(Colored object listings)
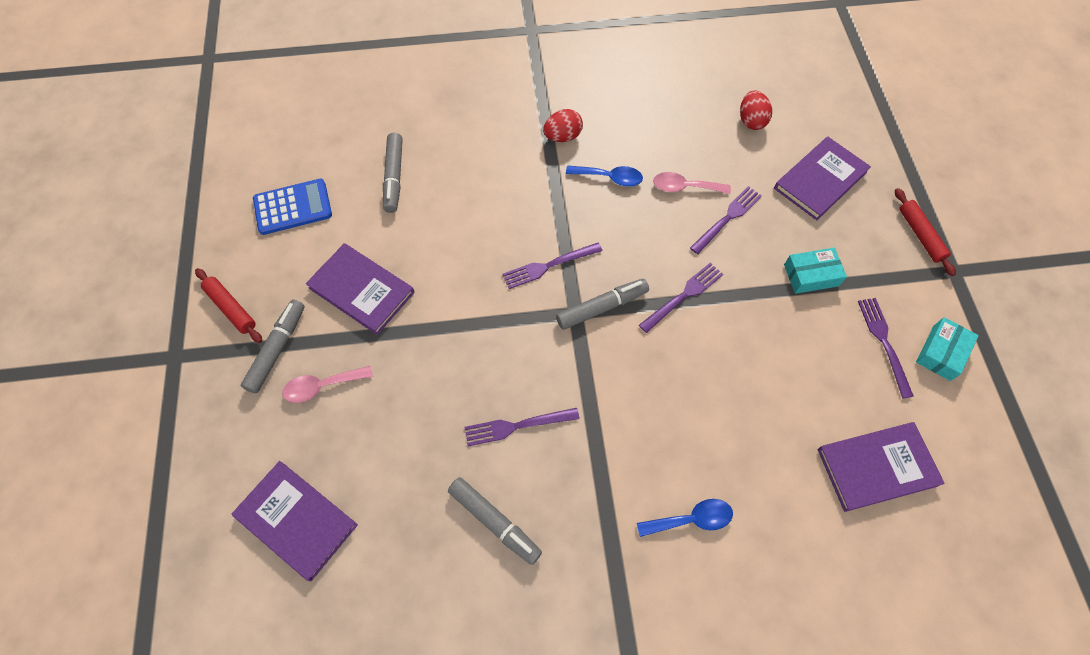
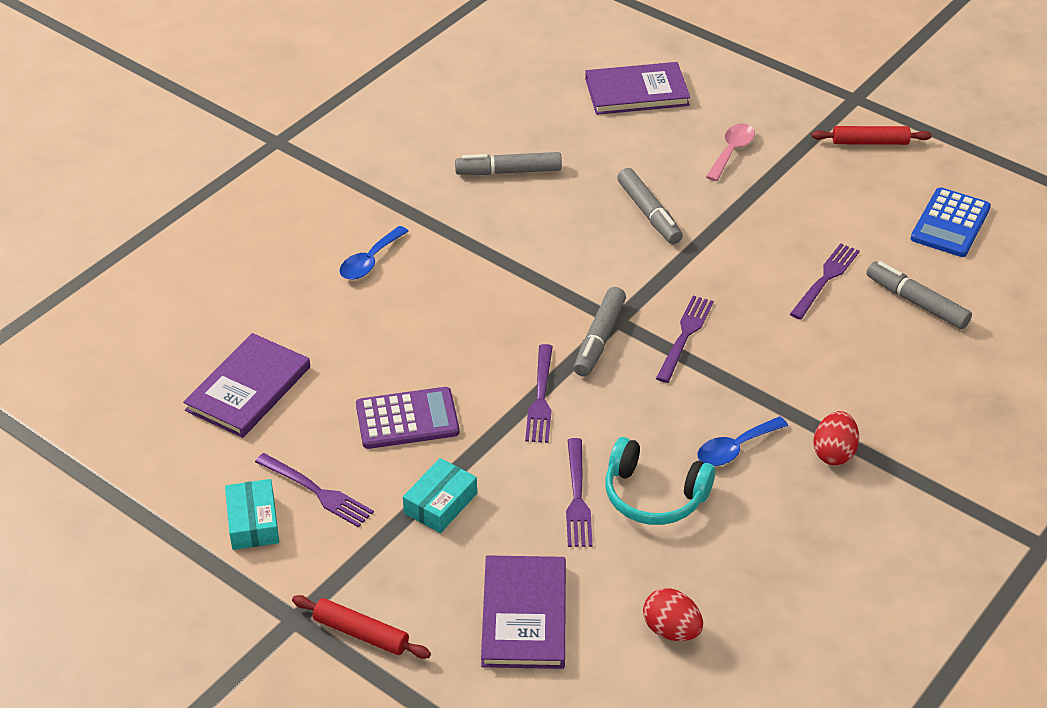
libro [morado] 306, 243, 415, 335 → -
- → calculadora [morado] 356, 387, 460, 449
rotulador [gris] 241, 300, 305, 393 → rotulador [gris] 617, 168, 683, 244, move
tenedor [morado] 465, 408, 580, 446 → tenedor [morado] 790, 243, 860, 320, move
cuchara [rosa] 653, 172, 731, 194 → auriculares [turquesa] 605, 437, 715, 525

_About this exercise_: Look through the preceding entries for the word "move". Report how many lines hold it, and only that number.

_Written response_: 2